— Job —
From the entries below, gather every line containing the string "hexagon".
Supplied material START
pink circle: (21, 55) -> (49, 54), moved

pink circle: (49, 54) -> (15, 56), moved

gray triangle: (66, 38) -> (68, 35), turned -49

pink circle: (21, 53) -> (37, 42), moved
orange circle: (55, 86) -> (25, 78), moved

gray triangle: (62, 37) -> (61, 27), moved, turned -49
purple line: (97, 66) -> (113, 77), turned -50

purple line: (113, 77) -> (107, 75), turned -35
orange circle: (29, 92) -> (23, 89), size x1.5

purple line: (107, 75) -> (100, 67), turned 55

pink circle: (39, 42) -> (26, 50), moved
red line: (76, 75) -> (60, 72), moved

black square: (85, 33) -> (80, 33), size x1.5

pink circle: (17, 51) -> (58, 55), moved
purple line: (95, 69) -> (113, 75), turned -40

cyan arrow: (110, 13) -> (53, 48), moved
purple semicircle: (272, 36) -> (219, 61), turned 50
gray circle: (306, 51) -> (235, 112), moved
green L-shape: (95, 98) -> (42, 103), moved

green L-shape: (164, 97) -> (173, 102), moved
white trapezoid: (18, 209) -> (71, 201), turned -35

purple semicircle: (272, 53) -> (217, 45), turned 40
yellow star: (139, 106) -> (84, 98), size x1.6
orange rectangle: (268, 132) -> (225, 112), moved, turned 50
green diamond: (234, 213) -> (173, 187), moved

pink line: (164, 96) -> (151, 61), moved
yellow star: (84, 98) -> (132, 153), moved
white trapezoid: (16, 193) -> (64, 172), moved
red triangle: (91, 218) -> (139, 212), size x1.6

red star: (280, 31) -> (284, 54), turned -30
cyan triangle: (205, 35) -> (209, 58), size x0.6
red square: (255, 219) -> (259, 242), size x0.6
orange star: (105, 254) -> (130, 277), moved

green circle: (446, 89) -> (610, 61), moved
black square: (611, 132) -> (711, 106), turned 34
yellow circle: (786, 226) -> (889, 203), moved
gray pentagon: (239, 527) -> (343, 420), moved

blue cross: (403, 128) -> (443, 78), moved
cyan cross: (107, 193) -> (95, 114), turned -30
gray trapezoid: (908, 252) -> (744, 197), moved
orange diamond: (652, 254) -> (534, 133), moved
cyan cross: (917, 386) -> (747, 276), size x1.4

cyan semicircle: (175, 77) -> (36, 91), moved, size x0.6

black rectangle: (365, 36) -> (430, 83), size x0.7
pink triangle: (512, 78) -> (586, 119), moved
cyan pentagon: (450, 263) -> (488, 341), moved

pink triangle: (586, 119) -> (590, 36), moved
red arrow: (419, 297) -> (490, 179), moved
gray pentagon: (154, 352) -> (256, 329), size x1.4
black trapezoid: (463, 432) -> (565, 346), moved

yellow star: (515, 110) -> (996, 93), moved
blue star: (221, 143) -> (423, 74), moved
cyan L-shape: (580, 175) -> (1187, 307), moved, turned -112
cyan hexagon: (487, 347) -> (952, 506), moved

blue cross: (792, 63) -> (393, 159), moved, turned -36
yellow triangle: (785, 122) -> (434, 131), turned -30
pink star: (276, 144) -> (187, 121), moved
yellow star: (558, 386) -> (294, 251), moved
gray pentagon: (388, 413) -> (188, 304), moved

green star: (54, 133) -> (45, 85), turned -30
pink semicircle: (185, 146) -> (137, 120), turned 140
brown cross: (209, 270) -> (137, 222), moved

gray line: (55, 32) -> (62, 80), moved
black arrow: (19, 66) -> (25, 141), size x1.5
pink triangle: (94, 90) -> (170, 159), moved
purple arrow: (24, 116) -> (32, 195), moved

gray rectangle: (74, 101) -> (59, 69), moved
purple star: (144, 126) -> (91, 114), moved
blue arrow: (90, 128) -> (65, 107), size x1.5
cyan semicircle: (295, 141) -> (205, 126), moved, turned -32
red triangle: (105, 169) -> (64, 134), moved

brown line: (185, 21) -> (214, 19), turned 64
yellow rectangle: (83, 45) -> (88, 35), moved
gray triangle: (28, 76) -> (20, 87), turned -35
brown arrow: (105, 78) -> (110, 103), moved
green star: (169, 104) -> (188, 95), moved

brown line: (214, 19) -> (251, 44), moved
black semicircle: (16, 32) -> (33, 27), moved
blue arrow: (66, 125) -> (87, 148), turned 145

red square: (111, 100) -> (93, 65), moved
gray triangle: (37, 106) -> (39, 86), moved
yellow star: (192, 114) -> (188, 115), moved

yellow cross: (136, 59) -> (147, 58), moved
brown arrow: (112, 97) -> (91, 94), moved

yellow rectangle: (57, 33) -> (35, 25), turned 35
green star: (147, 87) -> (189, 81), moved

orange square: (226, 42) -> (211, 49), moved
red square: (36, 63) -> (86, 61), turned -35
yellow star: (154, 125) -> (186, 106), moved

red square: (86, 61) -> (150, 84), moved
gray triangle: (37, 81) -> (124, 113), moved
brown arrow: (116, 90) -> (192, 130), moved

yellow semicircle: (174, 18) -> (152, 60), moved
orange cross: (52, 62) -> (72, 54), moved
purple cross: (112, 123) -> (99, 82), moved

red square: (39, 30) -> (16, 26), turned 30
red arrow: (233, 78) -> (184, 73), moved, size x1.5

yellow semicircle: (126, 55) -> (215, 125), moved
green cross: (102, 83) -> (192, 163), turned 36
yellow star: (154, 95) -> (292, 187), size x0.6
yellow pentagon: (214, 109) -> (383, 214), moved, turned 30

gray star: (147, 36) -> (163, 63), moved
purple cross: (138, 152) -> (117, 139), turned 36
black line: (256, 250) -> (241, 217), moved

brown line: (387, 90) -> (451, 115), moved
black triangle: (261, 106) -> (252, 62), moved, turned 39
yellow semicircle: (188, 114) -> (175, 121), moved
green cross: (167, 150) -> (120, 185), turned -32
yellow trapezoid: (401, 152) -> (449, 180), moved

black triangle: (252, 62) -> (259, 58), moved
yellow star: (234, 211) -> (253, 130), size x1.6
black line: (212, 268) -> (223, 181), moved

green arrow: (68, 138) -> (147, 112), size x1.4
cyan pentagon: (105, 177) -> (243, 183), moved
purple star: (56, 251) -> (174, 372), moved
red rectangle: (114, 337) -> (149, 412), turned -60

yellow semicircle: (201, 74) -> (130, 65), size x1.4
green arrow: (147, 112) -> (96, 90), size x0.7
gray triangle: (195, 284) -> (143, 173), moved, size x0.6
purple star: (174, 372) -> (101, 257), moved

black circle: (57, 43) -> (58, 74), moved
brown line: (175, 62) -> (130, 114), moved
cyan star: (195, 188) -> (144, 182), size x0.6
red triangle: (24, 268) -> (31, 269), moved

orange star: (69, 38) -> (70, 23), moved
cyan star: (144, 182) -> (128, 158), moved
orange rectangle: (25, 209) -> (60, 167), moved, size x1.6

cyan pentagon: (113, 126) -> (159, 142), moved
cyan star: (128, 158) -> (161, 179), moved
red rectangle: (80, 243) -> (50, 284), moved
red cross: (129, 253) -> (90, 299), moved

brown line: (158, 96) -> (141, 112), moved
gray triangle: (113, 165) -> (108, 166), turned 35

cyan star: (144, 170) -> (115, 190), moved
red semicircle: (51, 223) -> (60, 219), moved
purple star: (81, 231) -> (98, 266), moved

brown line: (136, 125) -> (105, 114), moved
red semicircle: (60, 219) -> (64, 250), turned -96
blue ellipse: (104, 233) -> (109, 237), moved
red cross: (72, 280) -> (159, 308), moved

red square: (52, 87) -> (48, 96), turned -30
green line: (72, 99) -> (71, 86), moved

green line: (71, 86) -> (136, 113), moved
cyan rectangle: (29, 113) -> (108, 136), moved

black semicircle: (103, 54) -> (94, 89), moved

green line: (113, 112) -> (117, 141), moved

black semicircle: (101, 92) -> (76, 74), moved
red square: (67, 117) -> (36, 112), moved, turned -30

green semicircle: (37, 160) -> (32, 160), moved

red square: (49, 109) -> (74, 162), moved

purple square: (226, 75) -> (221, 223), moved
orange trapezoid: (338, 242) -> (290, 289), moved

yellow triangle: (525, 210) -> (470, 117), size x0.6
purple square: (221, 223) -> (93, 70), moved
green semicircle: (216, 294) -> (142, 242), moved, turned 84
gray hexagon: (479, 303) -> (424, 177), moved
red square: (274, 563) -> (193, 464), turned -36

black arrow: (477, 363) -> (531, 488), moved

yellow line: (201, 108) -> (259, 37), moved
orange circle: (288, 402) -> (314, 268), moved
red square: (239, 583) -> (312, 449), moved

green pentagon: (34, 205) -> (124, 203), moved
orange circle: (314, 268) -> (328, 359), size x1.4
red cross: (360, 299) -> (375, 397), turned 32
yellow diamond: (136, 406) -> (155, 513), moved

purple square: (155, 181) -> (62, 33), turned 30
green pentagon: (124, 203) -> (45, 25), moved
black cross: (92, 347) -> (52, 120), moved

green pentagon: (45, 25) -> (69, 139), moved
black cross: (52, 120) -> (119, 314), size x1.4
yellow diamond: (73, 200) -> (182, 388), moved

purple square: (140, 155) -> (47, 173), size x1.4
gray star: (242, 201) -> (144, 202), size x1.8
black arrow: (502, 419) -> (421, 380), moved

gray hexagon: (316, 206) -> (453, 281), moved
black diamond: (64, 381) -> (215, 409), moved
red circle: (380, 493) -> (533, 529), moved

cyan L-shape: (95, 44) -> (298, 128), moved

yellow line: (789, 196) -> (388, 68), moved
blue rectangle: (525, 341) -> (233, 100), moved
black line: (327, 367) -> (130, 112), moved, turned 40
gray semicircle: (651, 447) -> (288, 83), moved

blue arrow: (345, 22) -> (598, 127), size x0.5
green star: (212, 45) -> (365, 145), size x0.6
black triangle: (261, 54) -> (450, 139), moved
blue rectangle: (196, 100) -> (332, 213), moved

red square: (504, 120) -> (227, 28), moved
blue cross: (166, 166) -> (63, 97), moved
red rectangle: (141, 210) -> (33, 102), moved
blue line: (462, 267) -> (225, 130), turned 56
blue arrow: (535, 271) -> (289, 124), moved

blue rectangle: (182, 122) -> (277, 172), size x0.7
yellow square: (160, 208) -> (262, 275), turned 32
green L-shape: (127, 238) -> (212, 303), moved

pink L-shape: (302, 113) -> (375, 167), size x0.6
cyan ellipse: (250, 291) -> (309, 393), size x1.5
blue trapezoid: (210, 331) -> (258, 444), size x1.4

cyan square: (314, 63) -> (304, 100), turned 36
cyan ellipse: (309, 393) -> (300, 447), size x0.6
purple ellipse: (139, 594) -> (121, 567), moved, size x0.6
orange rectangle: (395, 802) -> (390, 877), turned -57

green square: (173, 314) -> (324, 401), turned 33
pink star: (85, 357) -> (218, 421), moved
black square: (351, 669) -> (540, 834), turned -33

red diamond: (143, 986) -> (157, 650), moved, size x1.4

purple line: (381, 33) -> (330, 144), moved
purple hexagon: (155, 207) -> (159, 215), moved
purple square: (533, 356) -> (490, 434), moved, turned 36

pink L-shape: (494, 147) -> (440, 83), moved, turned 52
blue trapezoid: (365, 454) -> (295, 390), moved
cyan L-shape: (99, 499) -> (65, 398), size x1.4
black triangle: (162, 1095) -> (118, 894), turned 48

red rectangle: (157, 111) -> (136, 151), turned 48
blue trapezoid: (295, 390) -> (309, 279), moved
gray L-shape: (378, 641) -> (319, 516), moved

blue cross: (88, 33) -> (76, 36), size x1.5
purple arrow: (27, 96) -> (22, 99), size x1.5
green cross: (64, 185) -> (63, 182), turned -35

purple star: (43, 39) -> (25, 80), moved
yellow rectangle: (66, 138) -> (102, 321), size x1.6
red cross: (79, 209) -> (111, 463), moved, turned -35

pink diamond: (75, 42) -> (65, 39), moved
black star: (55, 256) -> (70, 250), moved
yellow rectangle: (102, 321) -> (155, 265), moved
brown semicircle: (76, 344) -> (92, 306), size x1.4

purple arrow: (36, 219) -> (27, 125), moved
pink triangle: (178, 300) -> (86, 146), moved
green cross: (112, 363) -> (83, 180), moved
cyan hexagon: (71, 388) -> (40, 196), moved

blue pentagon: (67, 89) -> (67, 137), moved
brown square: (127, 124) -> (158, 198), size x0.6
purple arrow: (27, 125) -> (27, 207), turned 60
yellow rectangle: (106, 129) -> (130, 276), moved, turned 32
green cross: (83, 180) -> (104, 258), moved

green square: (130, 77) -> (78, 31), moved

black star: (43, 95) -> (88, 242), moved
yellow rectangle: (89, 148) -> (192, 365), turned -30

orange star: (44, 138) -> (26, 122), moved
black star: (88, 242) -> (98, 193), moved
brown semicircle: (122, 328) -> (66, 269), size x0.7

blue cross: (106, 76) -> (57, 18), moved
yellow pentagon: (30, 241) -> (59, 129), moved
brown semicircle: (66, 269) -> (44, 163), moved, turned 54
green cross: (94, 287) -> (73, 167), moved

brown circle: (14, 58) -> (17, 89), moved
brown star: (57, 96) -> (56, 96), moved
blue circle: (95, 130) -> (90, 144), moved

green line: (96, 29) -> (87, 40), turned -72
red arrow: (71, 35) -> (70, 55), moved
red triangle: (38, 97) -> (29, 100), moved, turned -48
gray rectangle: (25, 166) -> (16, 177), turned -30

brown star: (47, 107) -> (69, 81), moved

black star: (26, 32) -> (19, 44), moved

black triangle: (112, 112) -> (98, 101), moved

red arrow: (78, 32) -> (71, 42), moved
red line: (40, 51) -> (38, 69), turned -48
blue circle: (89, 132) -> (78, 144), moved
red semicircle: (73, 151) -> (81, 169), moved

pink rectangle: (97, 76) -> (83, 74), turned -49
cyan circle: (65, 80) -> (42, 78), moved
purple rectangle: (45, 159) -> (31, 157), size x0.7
Supplied material END
— Answer space —
cyan hexagon: (487, 347) -> (952, 506), moved
gray hexagon: (479, 303) -> (424, 177), moved
gray hexagon: (316, 206) -> (453, 281), moved
purple hexagon: (155, 207) -> (159, 215), moved
cyan hexagon: (71, 388) -> (40, 196), moved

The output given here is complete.